| RAW DATA |
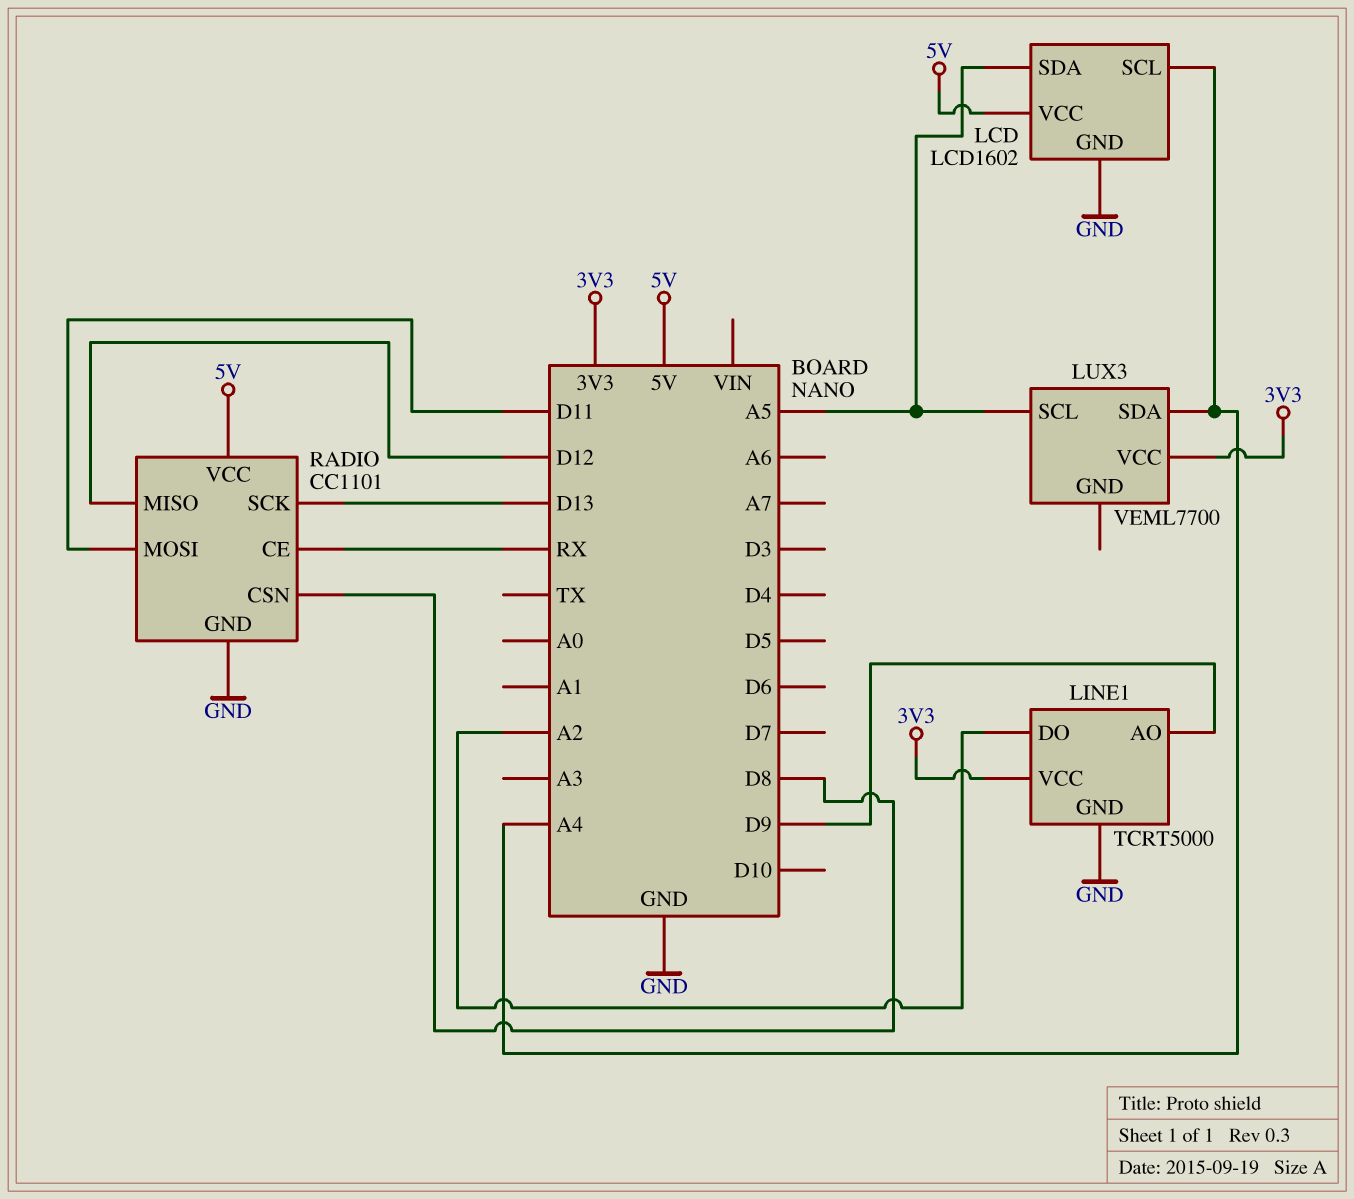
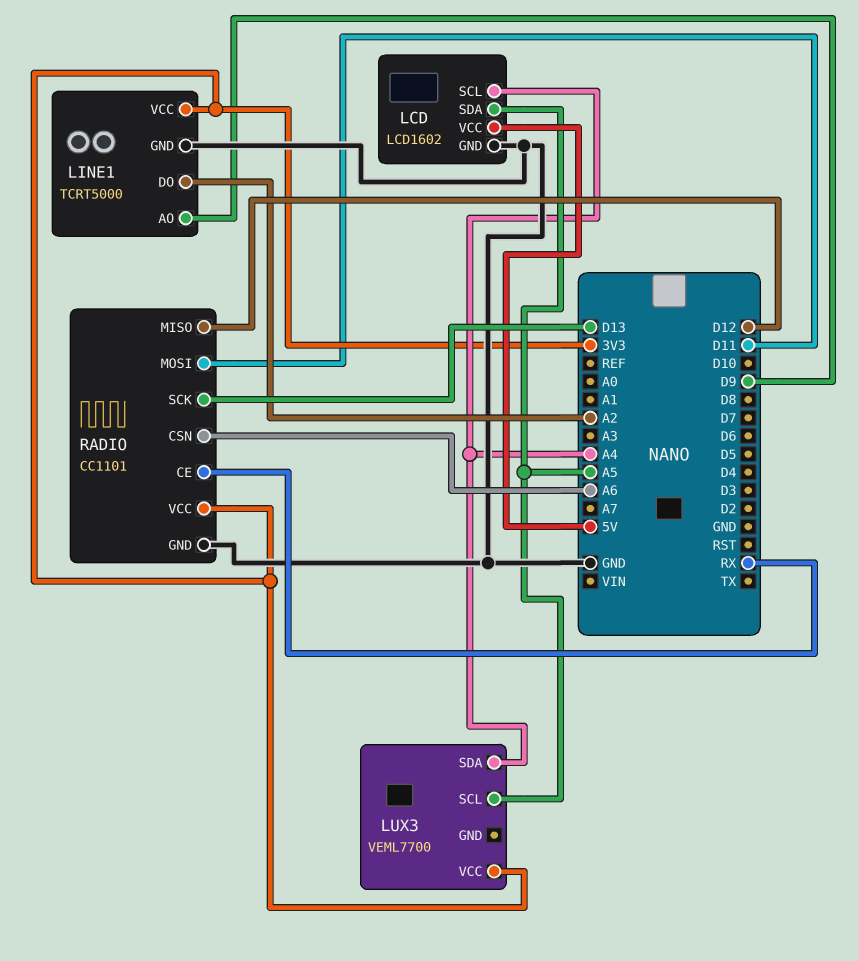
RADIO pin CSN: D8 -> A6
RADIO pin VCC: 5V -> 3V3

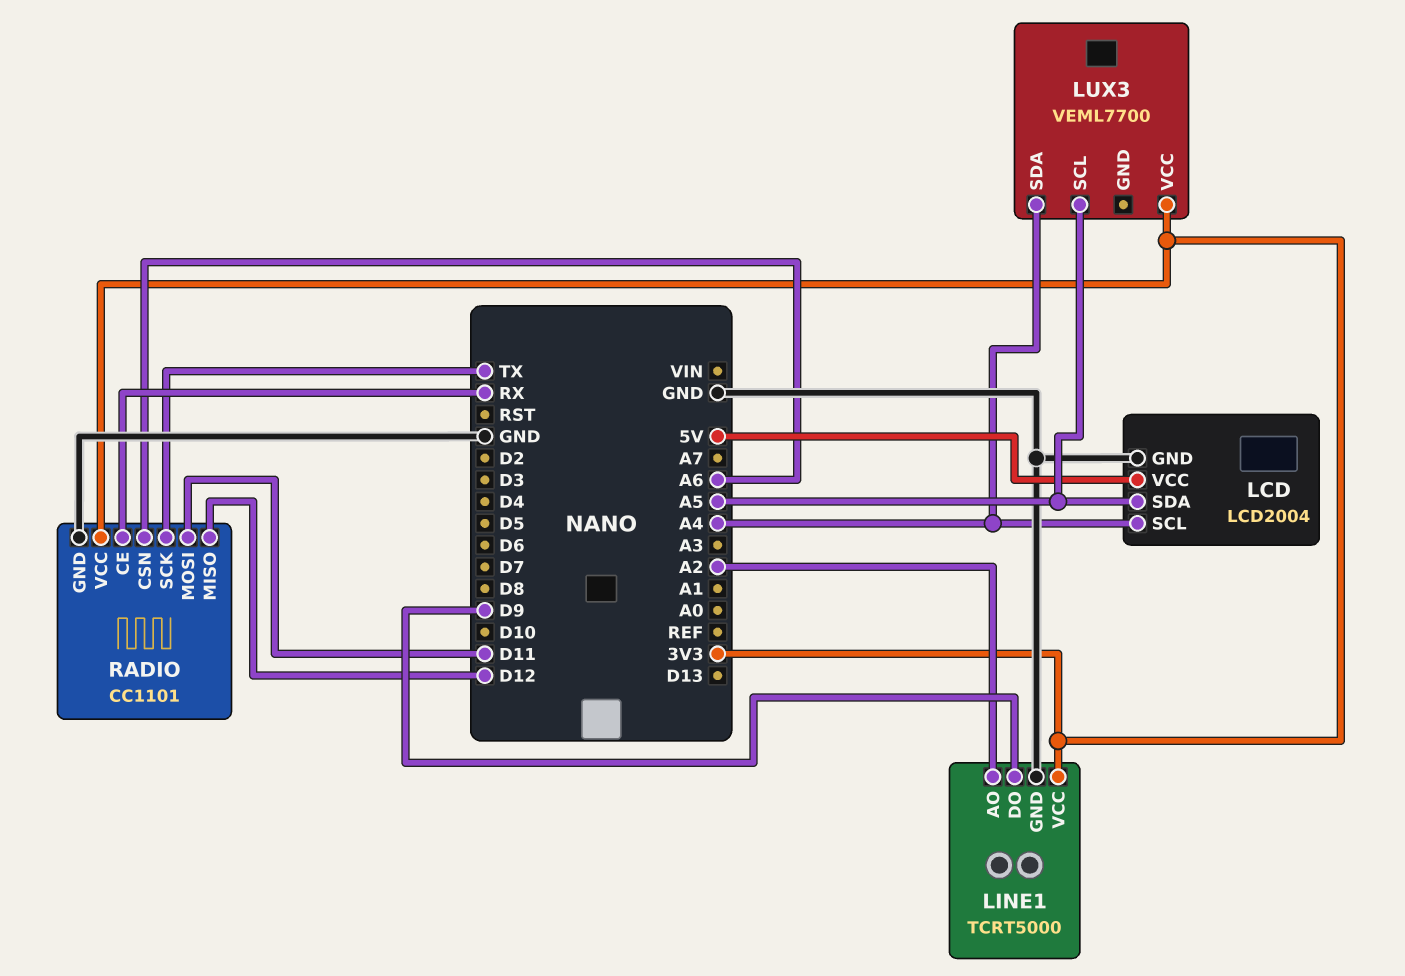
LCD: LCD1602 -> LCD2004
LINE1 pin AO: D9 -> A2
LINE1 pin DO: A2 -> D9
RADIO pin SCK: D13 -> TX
...
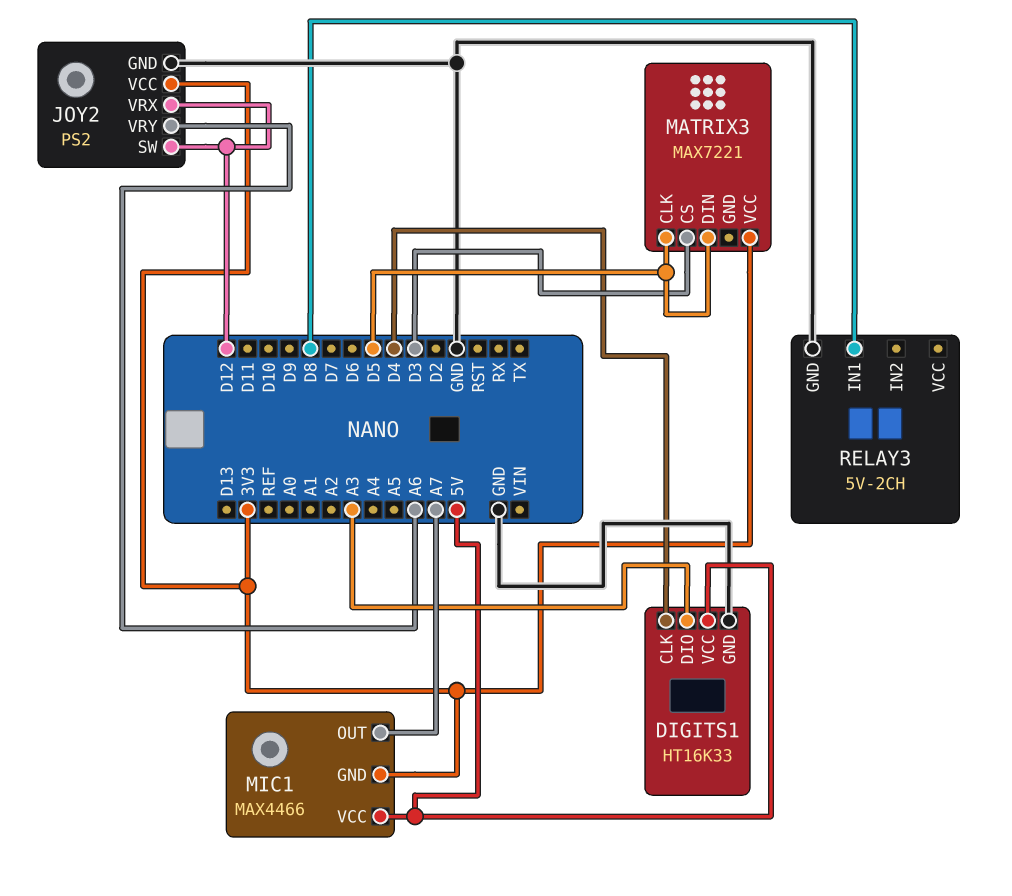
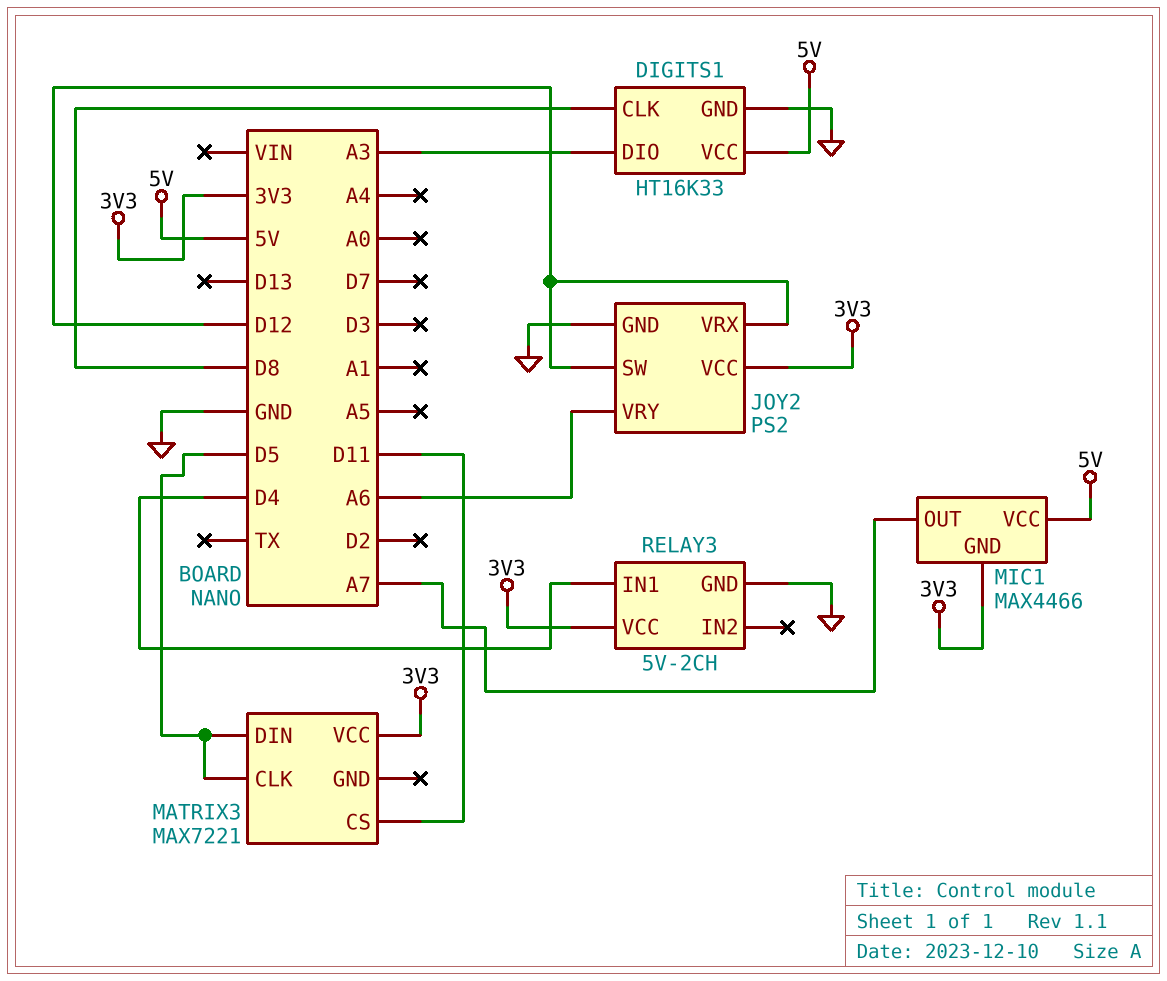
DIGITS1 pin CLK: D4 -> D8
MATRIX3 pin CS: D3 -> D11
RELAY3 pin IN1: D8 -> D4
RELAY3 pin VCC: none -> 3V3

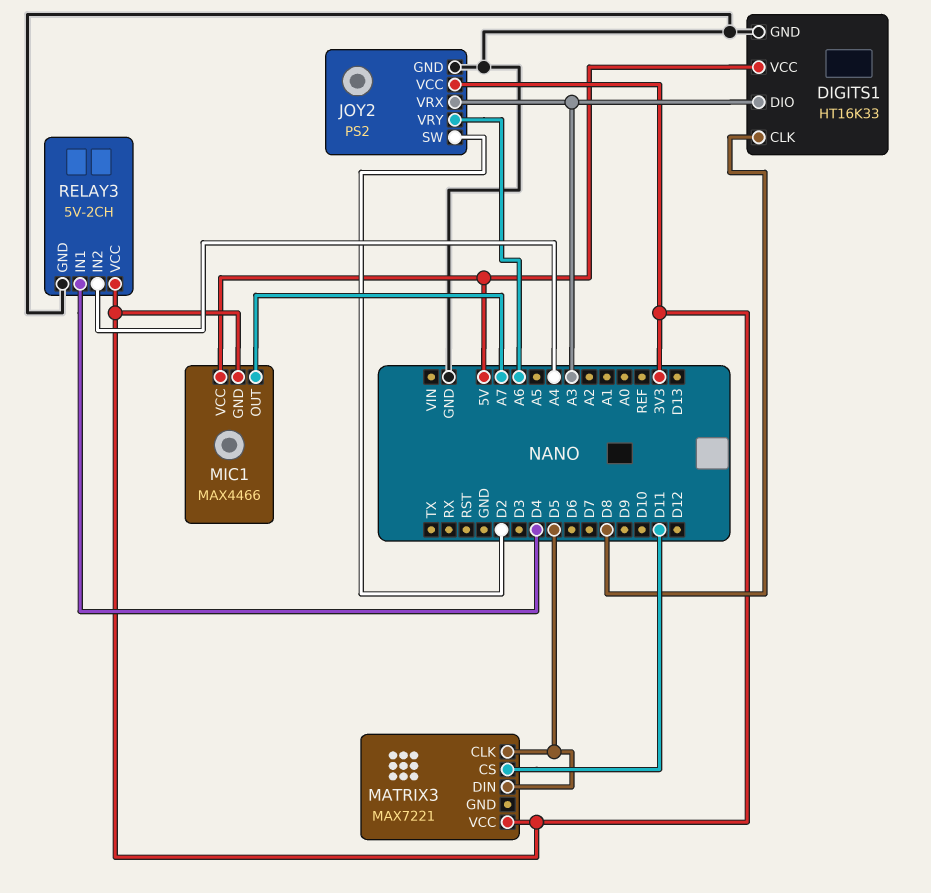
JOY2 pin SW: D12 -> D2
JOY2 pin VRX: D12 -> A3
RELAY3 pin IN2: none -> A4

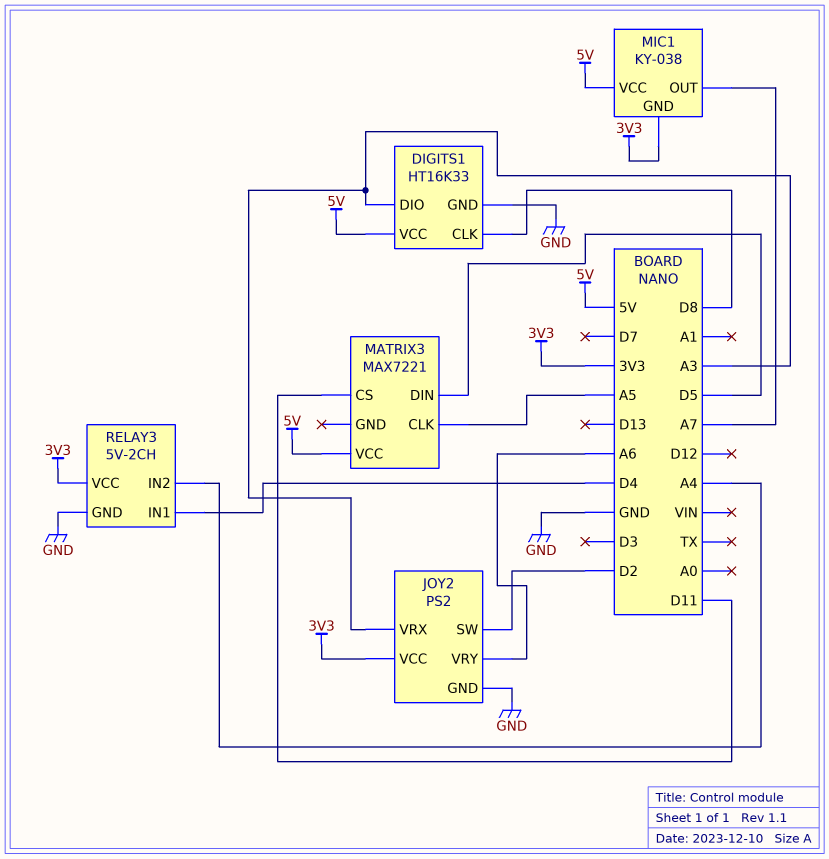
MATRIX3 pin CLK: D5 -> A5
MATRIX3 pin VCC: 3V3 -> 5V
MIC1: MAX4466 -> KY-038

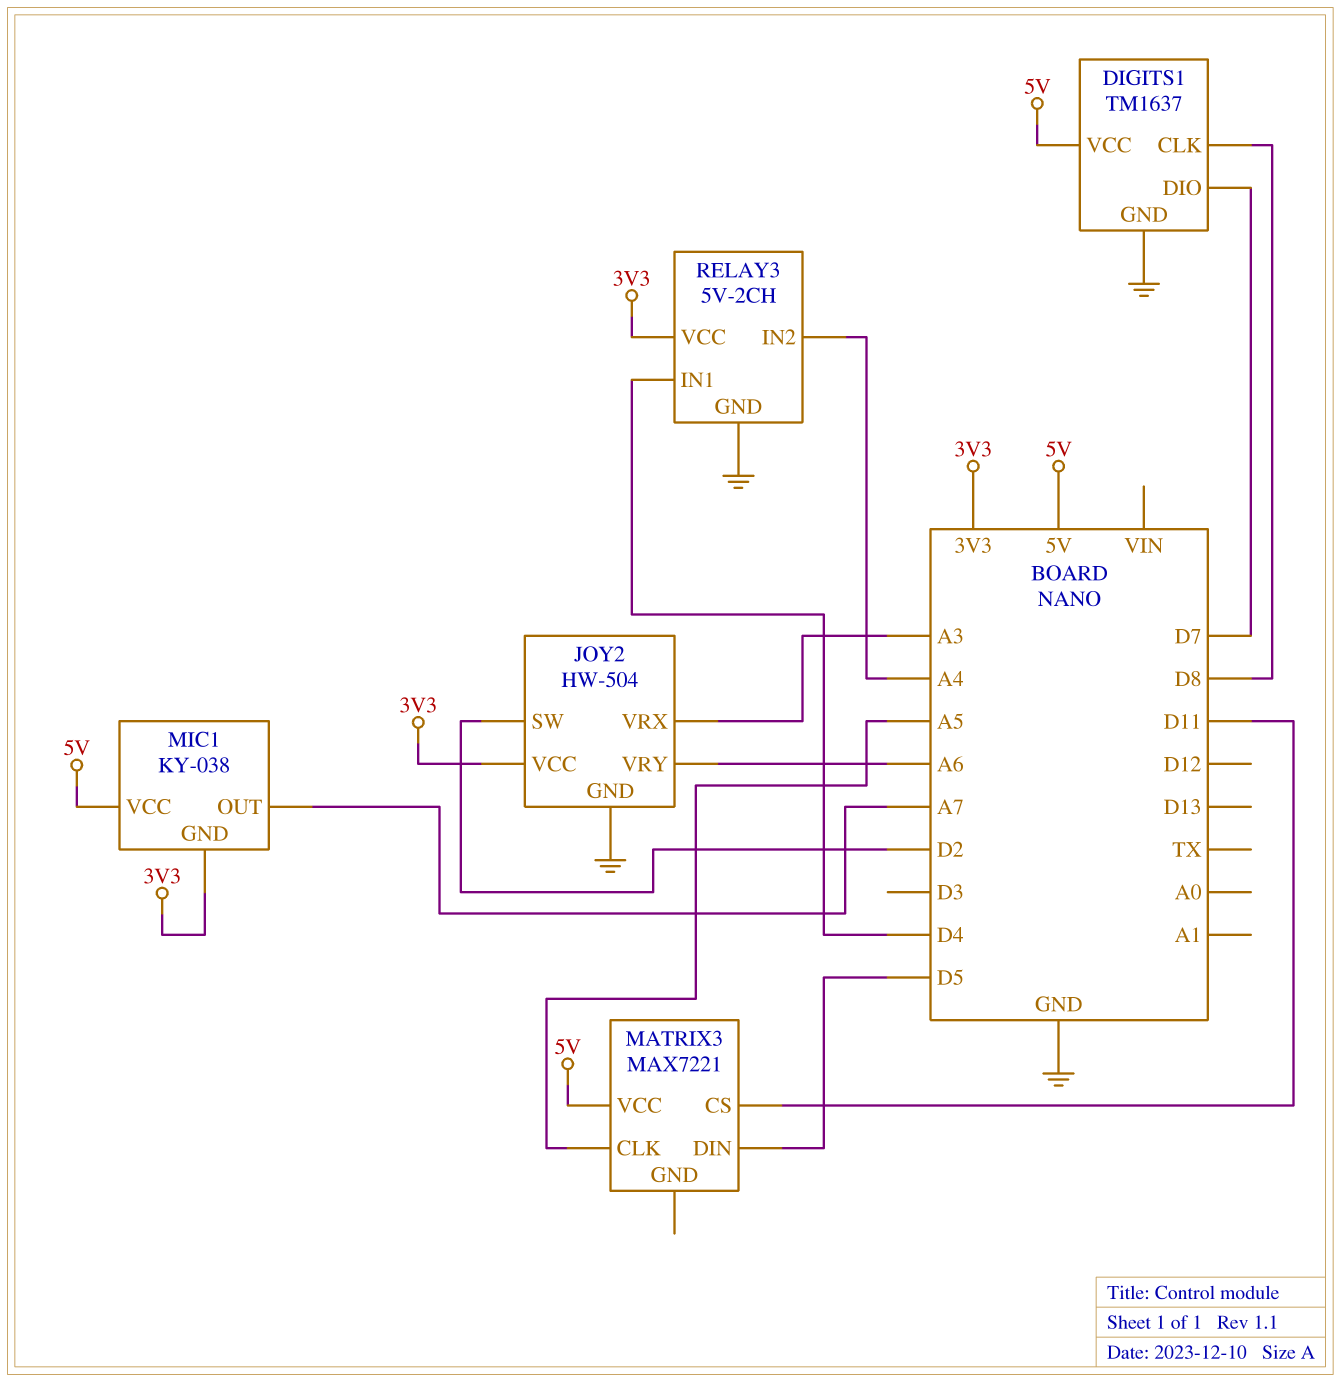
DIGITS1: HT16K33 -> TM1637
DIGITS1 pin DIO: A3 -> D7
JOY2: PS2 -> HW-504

| WORK ORDER |
Only the lines above starting with the line with "MATRIX3 pin CLK: D5 -> A5" and going on through the line with "JOY2: PS2 -> HW-504" belong in the answer; repeat them exactly, minus any picture.

| ANSWER SECTION |
MATRIX3 pin CLK: D5 -> A5
MATRIX3 pin VCC: 3V3 -> 5V
MIC1: MAX4466 -> KY-038

DIGITS1: HT16K33 -> TM1637
DIGITS1 pin DIO: A3 -> D7
JOY2: PS2 -> HW-504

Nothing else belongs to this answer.